* [TASK DATA]:
= = = =
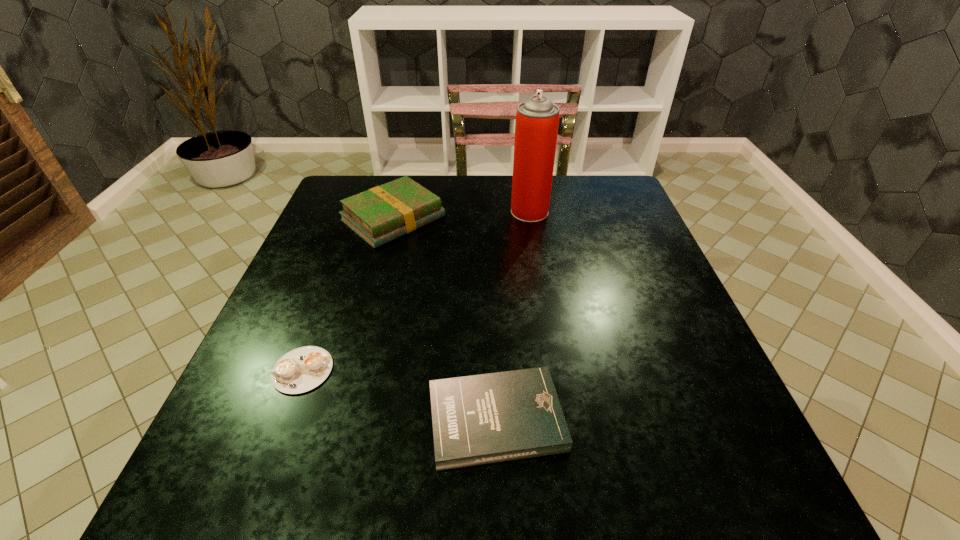
Find the location of `the tallest object`. the tallest object is located at coordinates (537, 119).

The height and width of the screenshot is (540, 960). I want to click on the left book, so click(x=379, y=215).

Find the location of `the farther book`. the farther book is located at coordinates (379, 215).

In order to click on the right book in this screenshot , I will do `click(480, 419)`.

Find the location of a particular element. This screenshot has height=540, width=960. the shorter book is located at coordinates (480, 419).

Image resolution: width=960 pixels, height=540 pixels. I want to click on cappuccino, so click(x=302, y=369).

Image resolution: width=960 pixels, height=540 pixels. In order to click on vacant space situated 0.160m on the left of the tallest object in this screenshot , I will do `click(452, 212)`.

Find the location of a particular element. vacant space located 0.290m on the right of the second tallest object is located at coordinates (555, 219).

The height and width of the screenshot is (540, 960). Identify the location of vacant region located 0.100m on the back of the nearer book. (493, 334).

Identify the location of free region located on the front of the shortest object. The width and height of the screenshot is (960, 540). (273, 450).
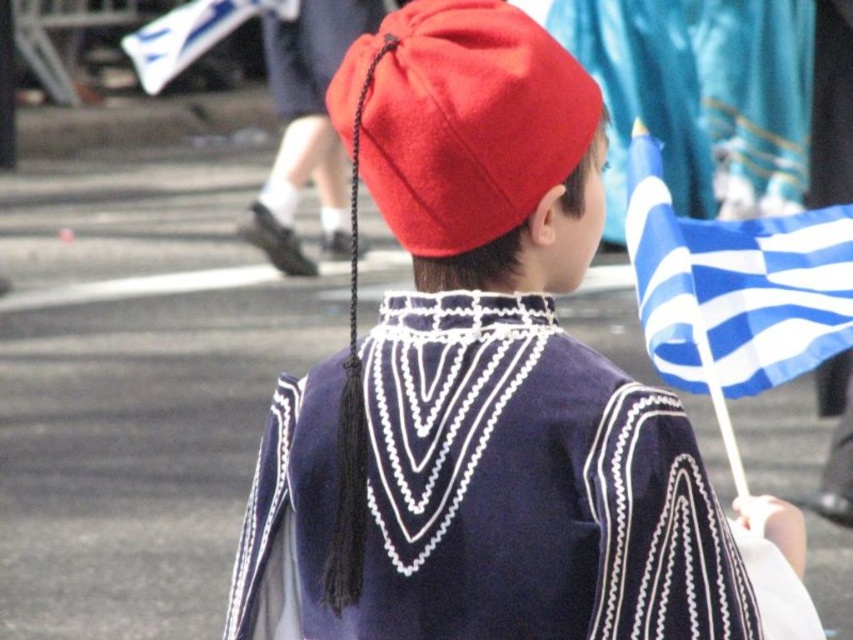
Question: Does matte red beret at center appear over matte red cap at center?

Choices:
 (A) no
 (B) yes

Answer: (A)

Question: Observing the image, what is the correct spatial positioning of matte red beret at center in reference to matte red cap at center?

Choices:
 (A) above
 (B) below

Answer: (B)

Question: Is matte red beret at center below blue fabric flag at right?

Choices:
 (A) no
 (B) yes

Answer: (B)

Question: Which of the following is the farthest from the observer?

Choices:
 (A) tap(416, 211)
 (B) tap(822, 321)
 (C) tap(405, 83)

Answer: (B)

Question: Which is nearer to the matte red cap at center?

Choices:
 (A) blue fabric flag at right
 (B) matte red beret at center

Answer: (B)

Question: Estimate the real-world distances between objects in this image. Which object is closer to the matte red beret at center?

Choices:
 (A) matte red cap at center
 (B) blue fabric flag at right

Answer: (A)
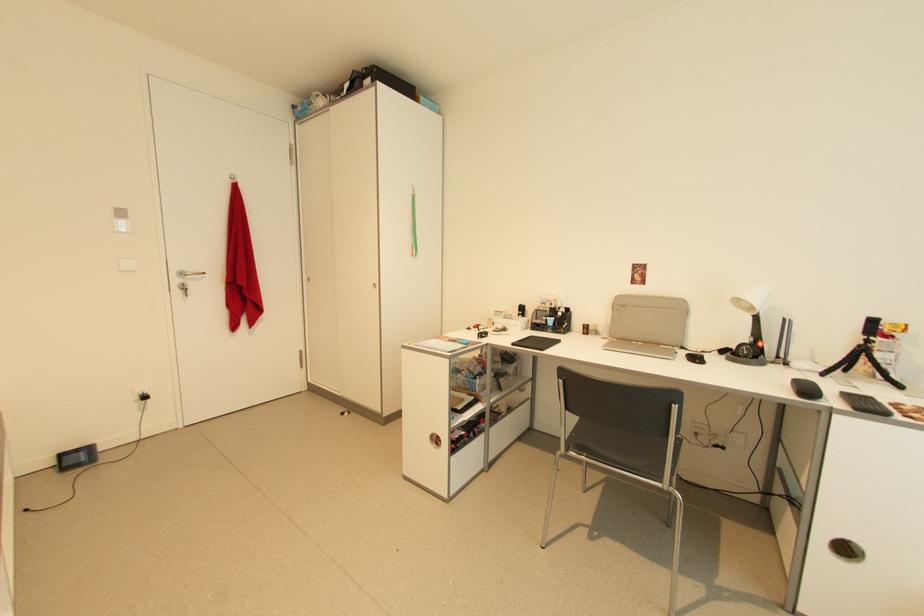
= = = =
* [INSTRUCTIONS TO FOLLOW]:
Copy out all the rows above word for word, but leave the pictures out.

* [RESPONSE]:
Find the location of `the tallest object`. the tallest object is located at coordinates (537, 119).

The height and width of the screenshot is (540, 960). I want to click on the left book, so click(x=379, y=215).

Find the location of `the farther book`. the farther book is located at coordinates (379, 215).

In order to click on the right book in this screenshot , I will do `click(480, 419)`.

Find the location of a particular element. This screenshot has height=540, width=960. the shorter book is located at coordinates (480, 419).

Image resolution: width=960 pixels, height=540 pixels. I want to click on cappuccino, so click(x=302, y=369).

Image resolution: width=960 pixels, height=540 pixels. In order to click on vacant space situated 0.160m on the left of the tallest object in this screenshot , I will do `click(452, 212)`.

Find the location of a particular element. vacant space located 0.290m on the right of the second tallest object is located at coordinates (555, 219).

The height and width of the screenshot is (540, 960). Identify the location of vacant region located 0.100m on the back of the nearer book. (493, 334).

Identify the location of free region located on the front of the shortest object. The width and height of the screenshot is (960, 540). (273, 450).
Question: Does matte red beret at center appear over matte red cap at center?

Choices:
 (A) no
 (B) yes

Answer: (A)

Question: Observing the image, what is the correct spatial positioning of matte red beret at center in reference to matte red cap at center?

Choices:
 (A) above
 (B) below

Answer: (B)

Question: Is matte red beret at center below blue fabric flag at right?

Choices:
 (A) no
 (B) yes

Answer: (B)

Question: Which of the following is the farthest from the observer?

Choices:
 (A) tap(416, 211)
 (B) tap(822, 321)
 (C) tap(405, 83)

Answer: (B)

Question: Which is nearer to the matte red cap at center?

Choices:
 (A) blue fabric flag at right
 (B) matte red beret at center

Answer: (B)

Question: Estimate the real-world distances between objects in this image. Which object is closer to the matte red beret at center?

Choices:
 (A) matte red cap at center
 (B) blue fabric flag at right

Answer: (A)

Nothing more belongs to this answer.